# Task brief:
Produce an exact transcription of the data, with the images left out.

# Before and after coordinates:
══════

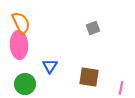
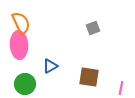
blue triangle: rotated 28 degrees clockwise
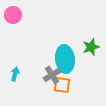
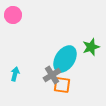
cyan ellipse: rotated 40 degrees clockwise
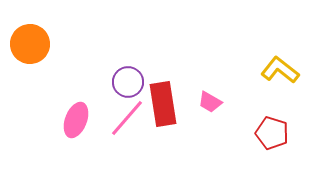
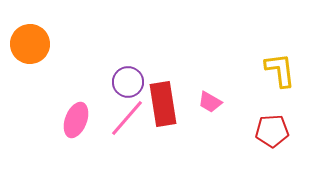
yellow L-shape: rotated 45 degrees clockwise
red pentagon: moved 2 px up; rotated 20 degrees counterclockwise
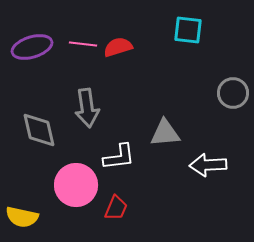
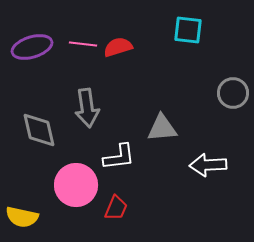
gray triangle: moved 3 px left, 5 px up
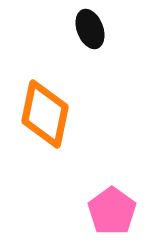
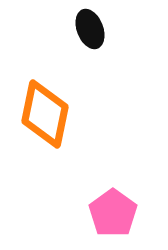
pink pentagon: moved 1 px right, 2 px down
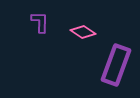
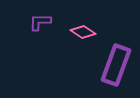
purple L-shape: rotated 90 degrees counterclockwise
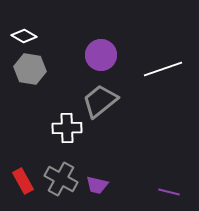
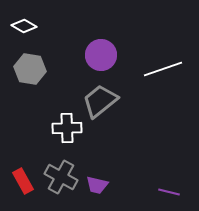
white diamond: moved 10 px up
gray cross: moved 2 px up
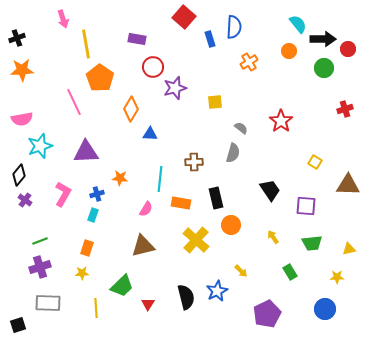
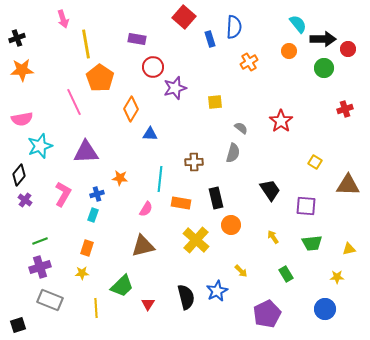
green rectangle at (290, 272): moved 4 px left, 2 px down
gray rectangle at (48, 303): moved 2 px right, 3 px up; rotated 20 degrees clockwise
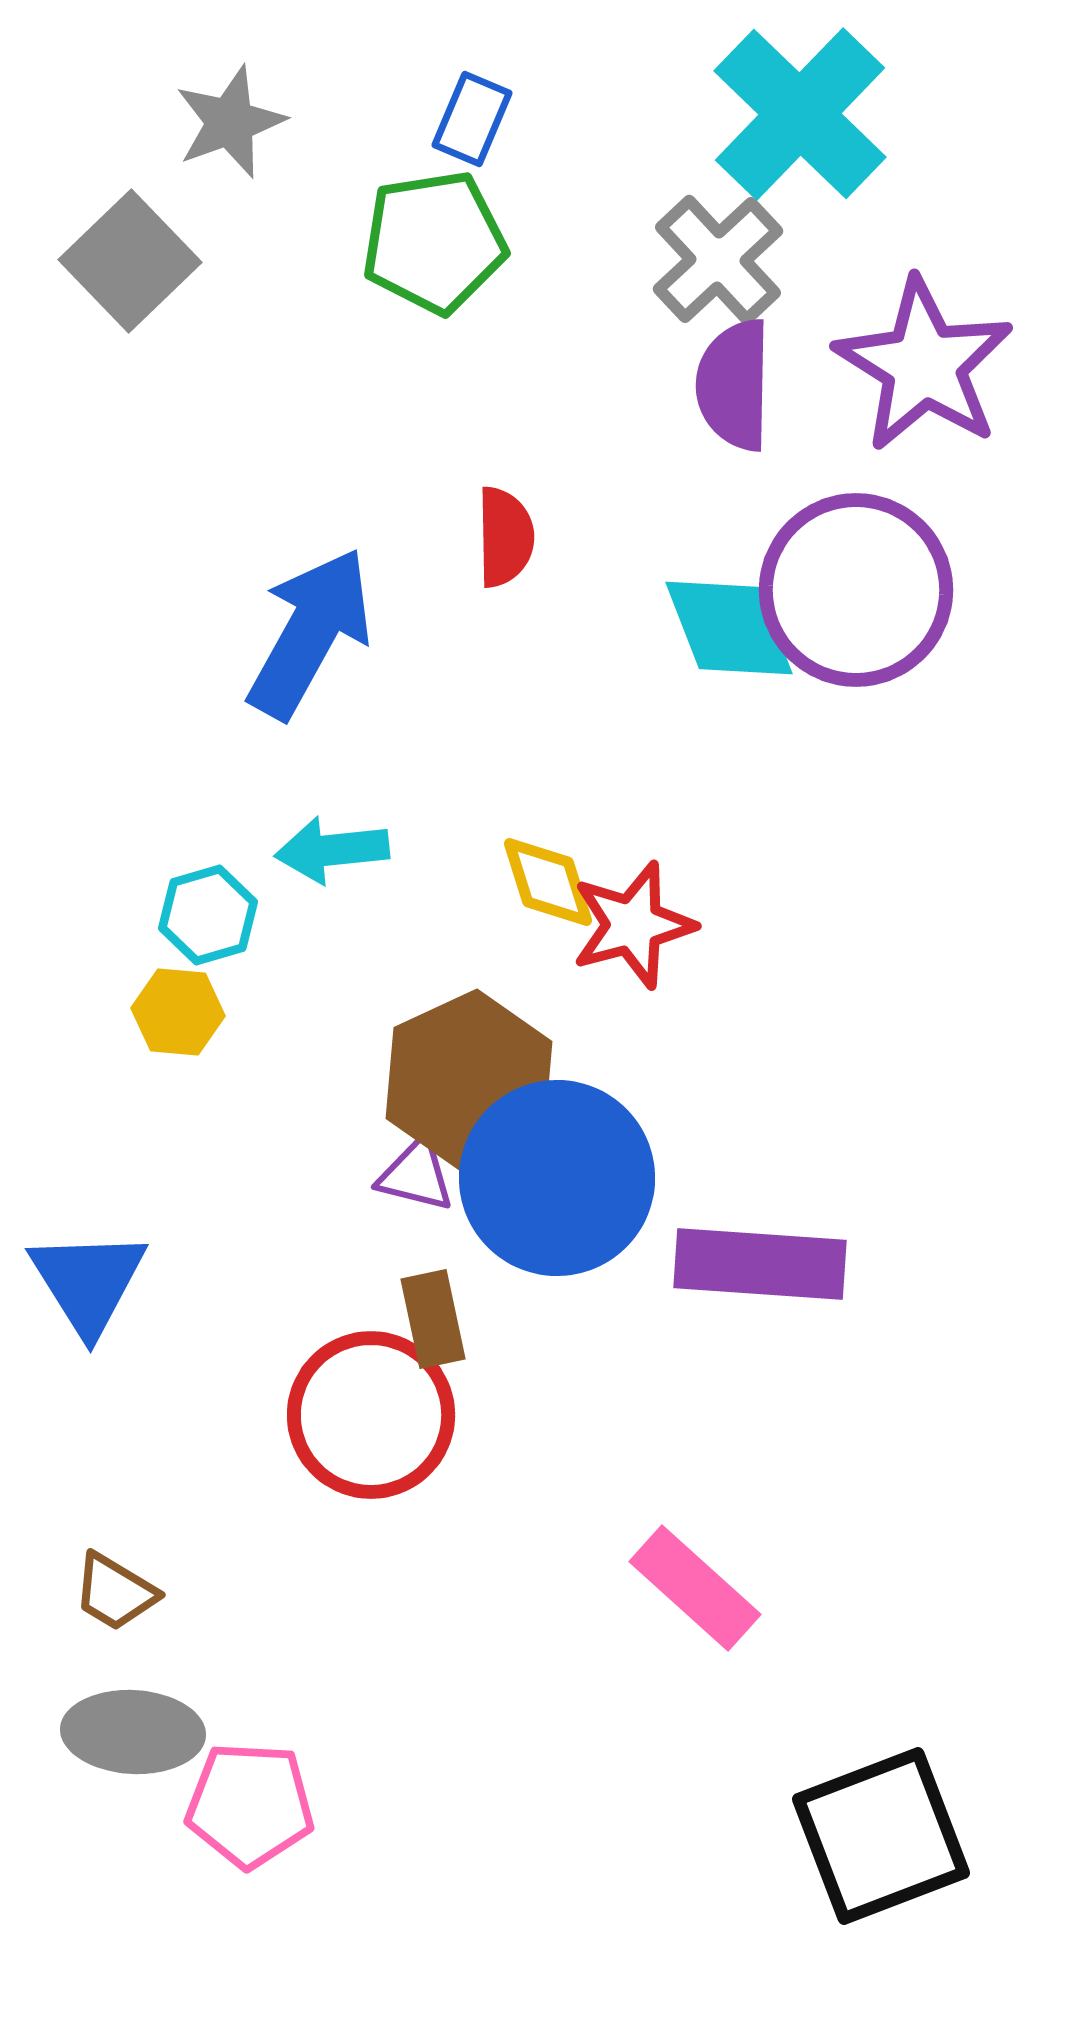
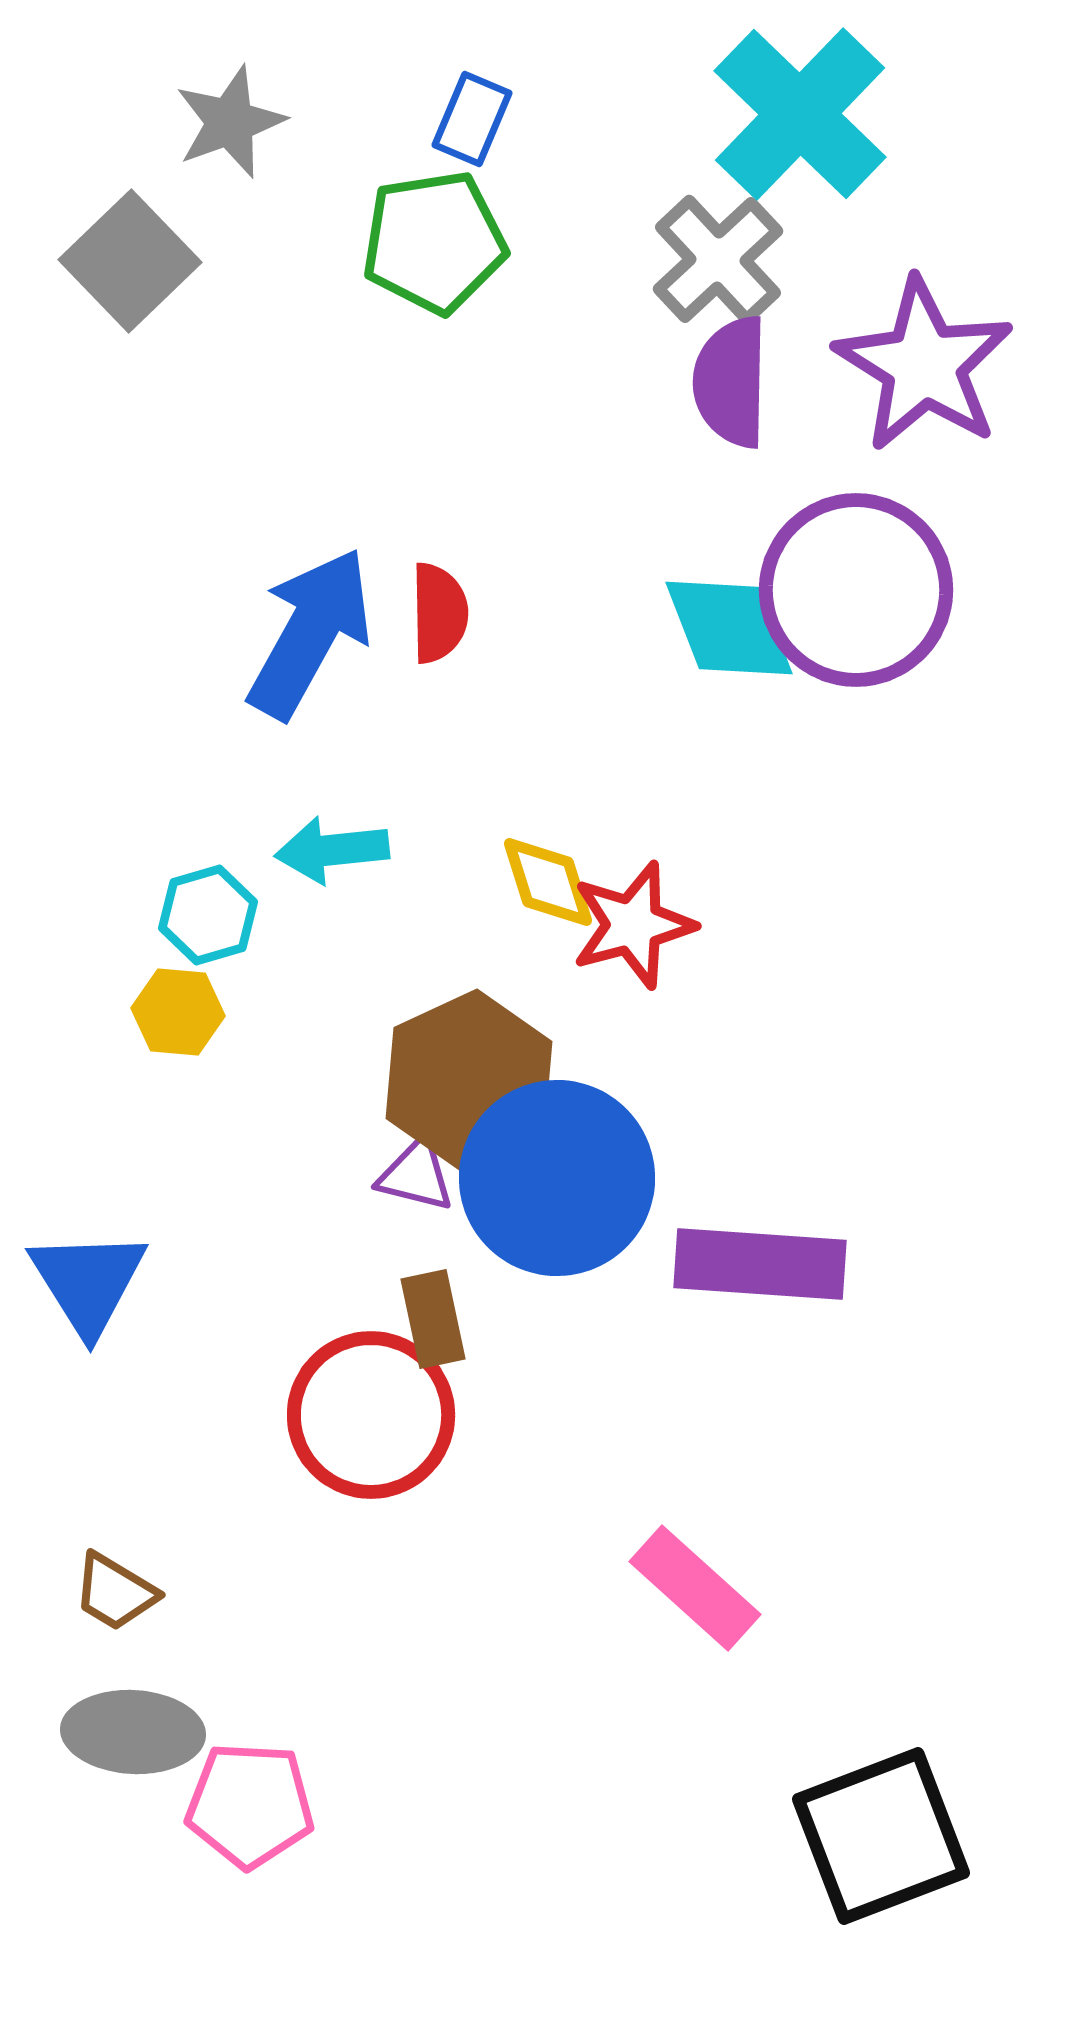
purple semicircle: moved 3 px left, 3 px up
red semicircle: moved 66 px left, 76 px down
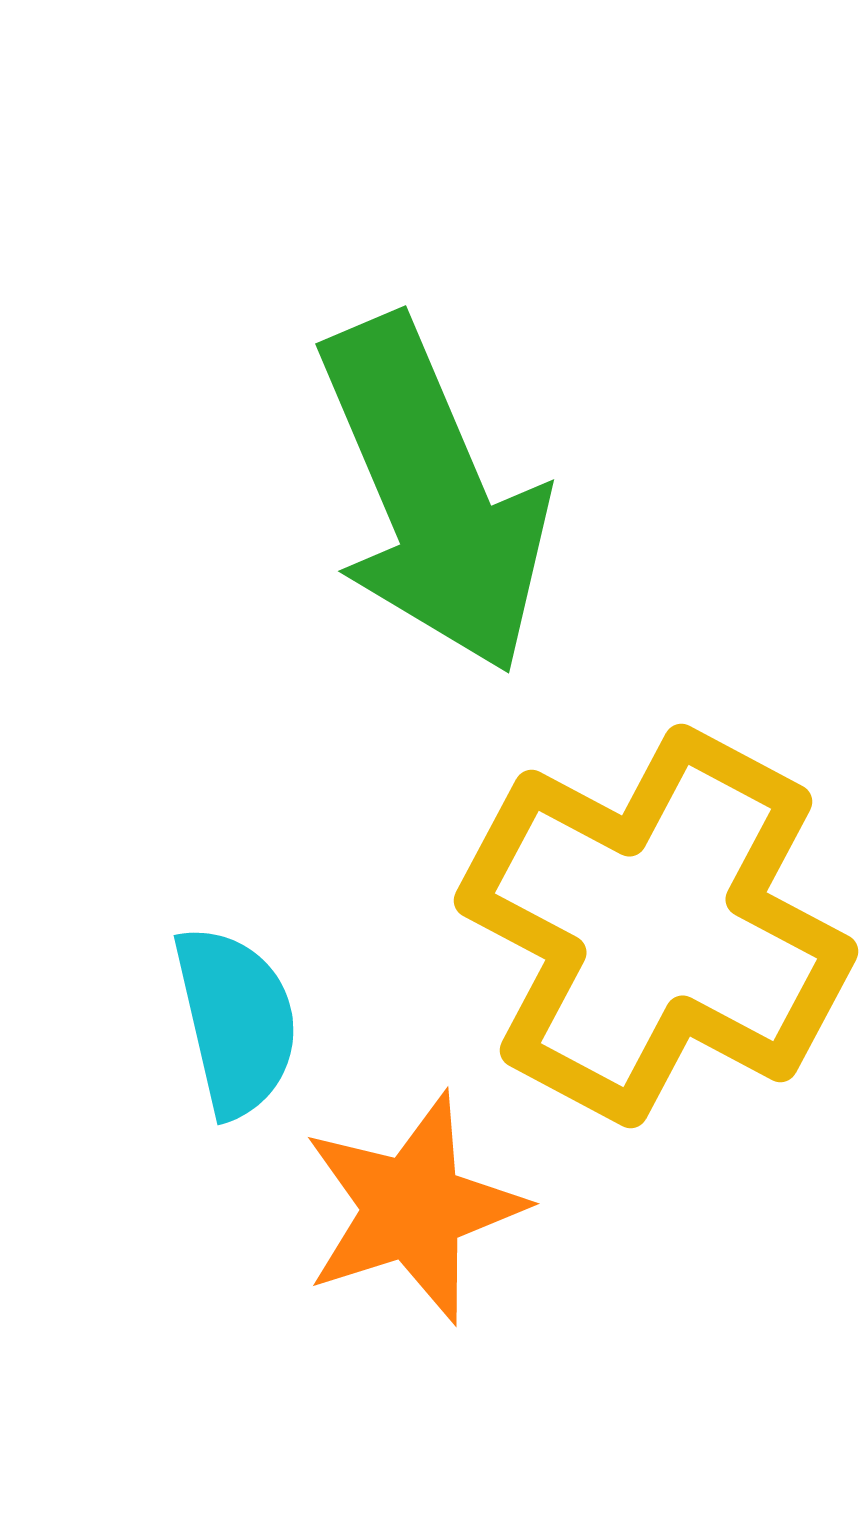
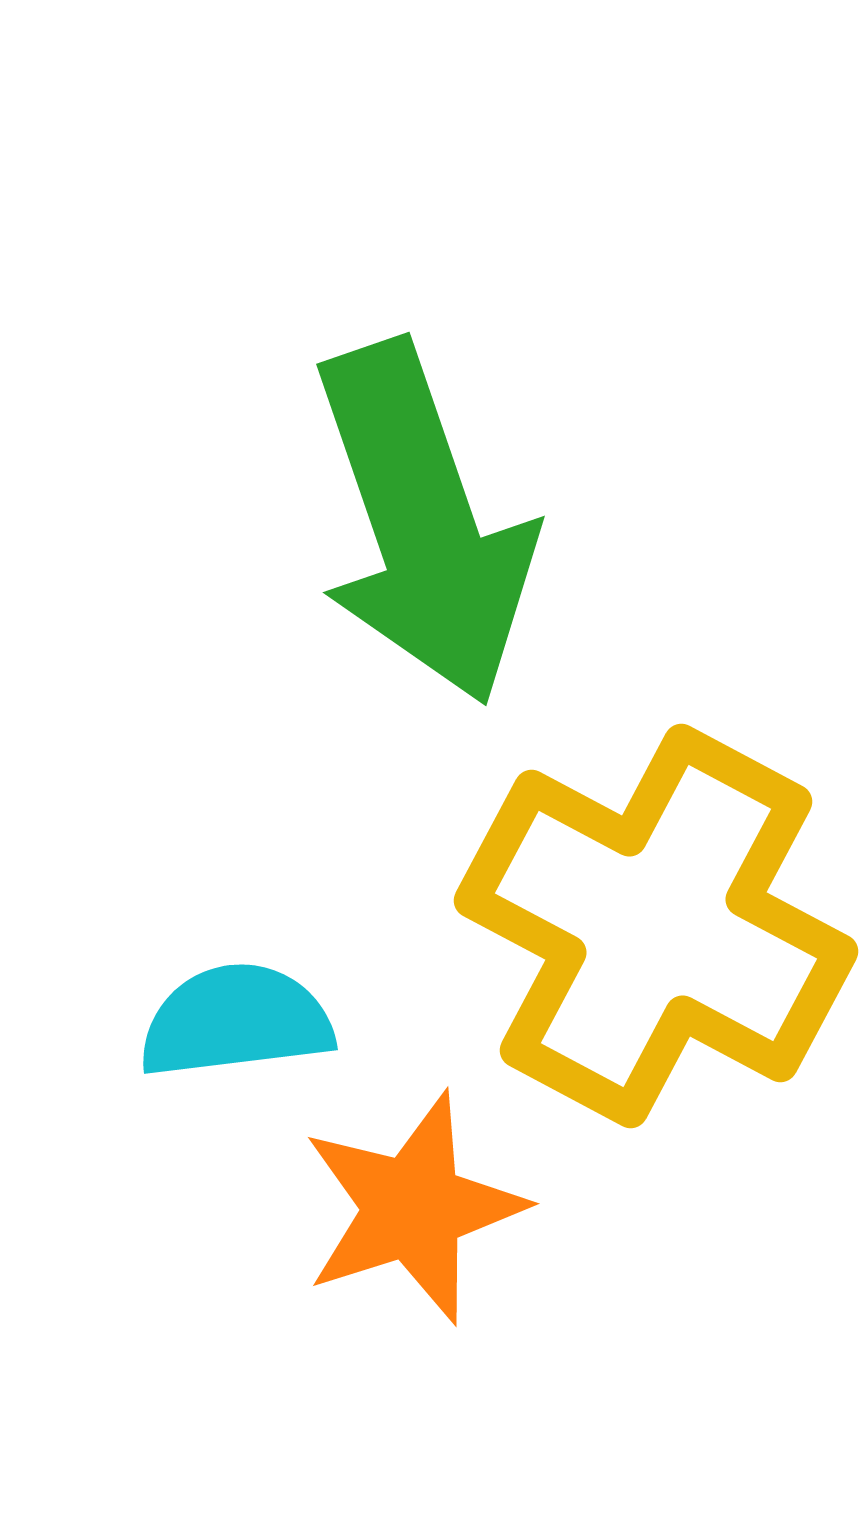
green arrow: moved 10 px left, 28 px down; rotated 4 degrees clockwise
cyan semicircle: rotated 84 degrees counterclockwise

══════

# Solution to this exercise:
blue triangle: rotated 28 degrees clockwise
cyan ellipse: rotated 40 degrees clockwise
yellow L-shape: rotated 45 degrees clockwise
red pentagon: moved 2 px up; rotated 20 degrees counterclockwise
gray triangle: moved 3 px left, 5 px up
pink pentagon: moved 1 px right, 2 px down
purple L-shape: rotated 90 degrees counterclockwise
white diamond: moved 10 px up
gray cross: moved 2 px up
green rectangle at (290, 272): moved 4 px left, 2 px down
gray rectangle at (48, 303): moved 2 px right, 3 px up; rotated 20 degrees clockwise
purple semicircle: moved 3 px left, 3 px up
red semicircle: moved 66 px left, 76 px down
green arrow: moved 10 px left, 28 px down; rotated 4 degrees clockwise
cyan semicircle: rotated 84 degrees counterclockwise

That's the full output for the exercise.